Exercise prompt:
Show the lines below that contain the string "yellow".

Data for this task:
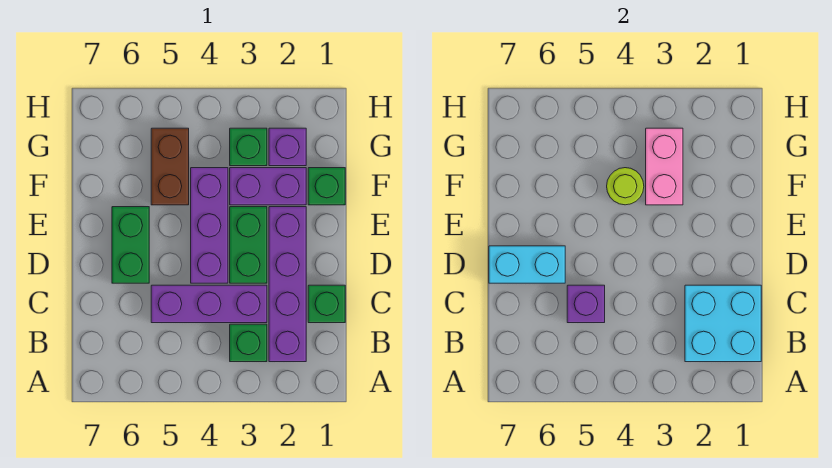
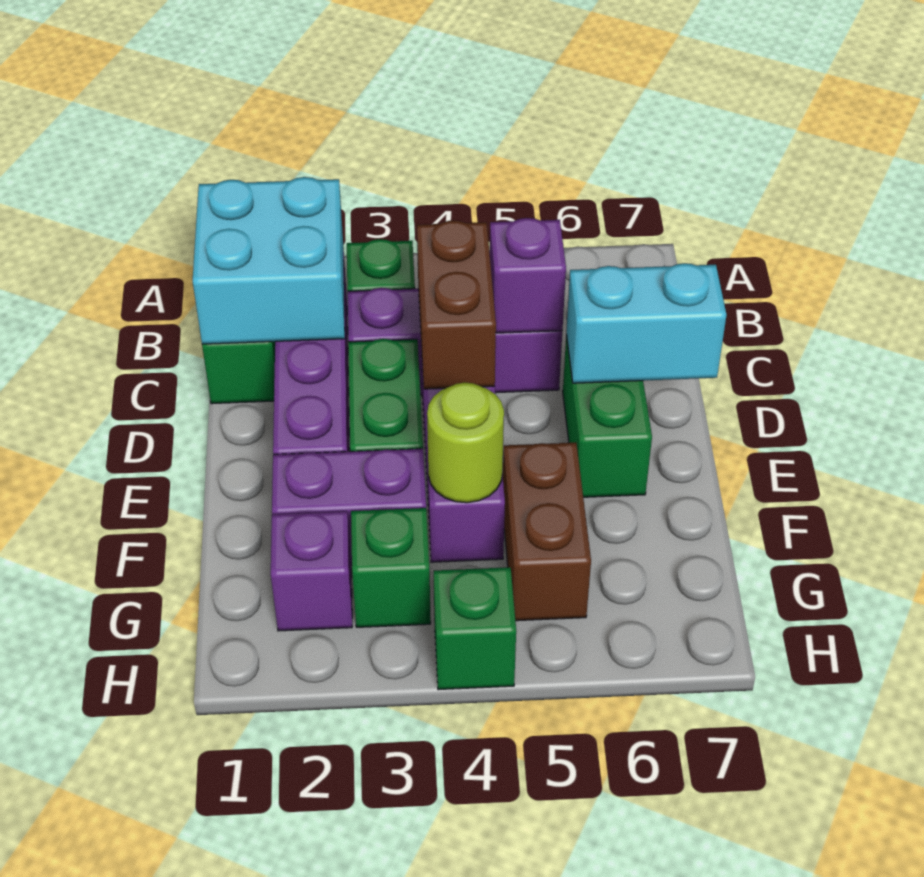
none -> brown 1x2 brick [417,220,496,389]
green 1x1 brick [308,168,345,205] -> green 1x1 brick moved to [434,567,516,690]
pink 1x2 brick [646,128,683,205] -> none

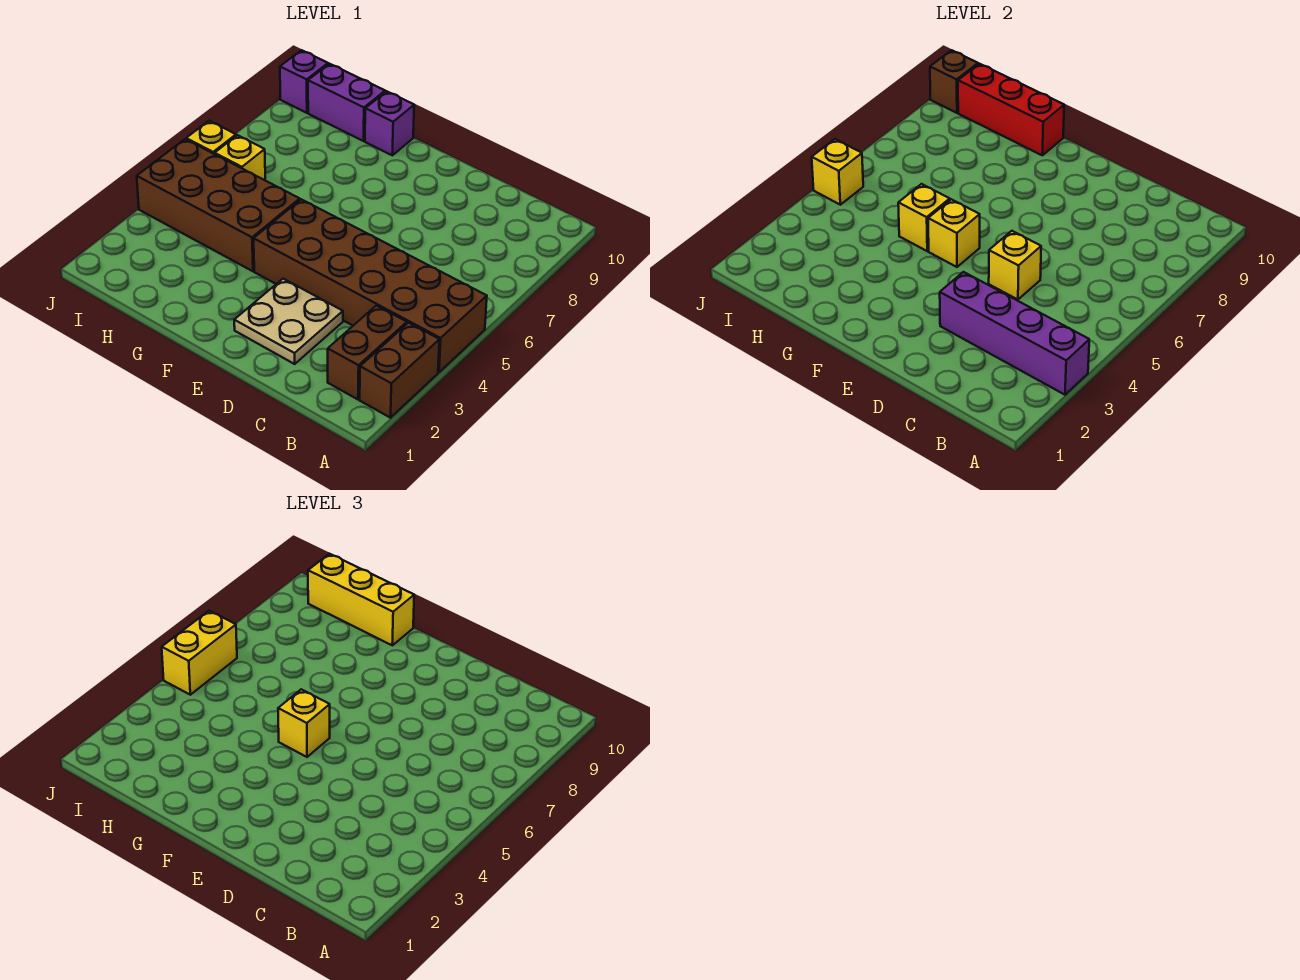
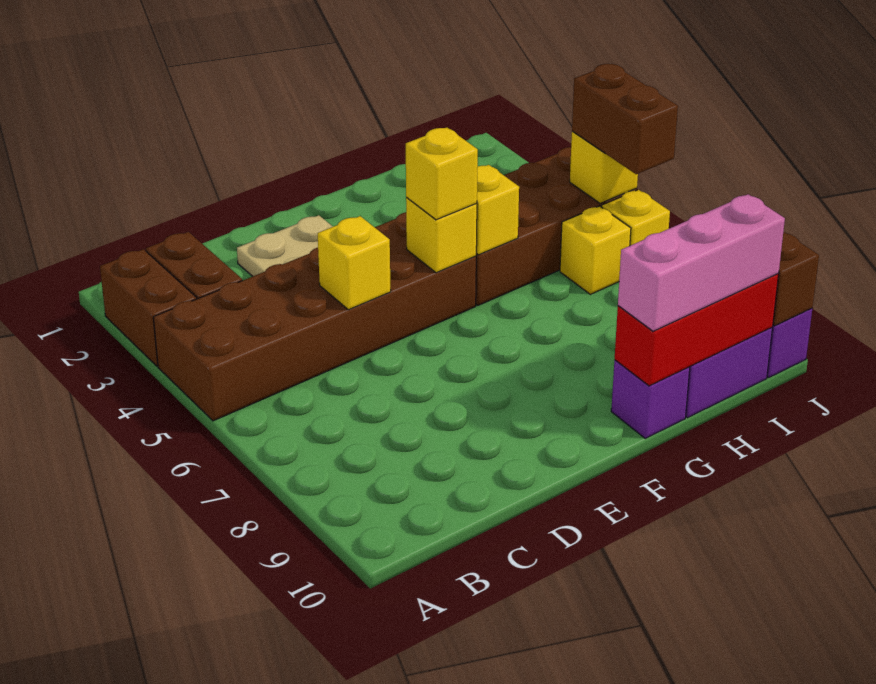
purple 1x4 brick [940,272,1089,395] -> none
yellow 1x3 brick [308,554,414,645] -> pink 1x3 brick [618,194,785,331]
yellow 1x2 brick [162,611,237,695] -> brown 1x2 brick [572,64,678,174]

Finished task:
yellow 1x3 brick [308,554,414,645] -> pink 1x3 brick [618,194,785,331]
yellow 1x2 brick [162,611,237,695] -> brown 1x2 brick [572,64,678,174]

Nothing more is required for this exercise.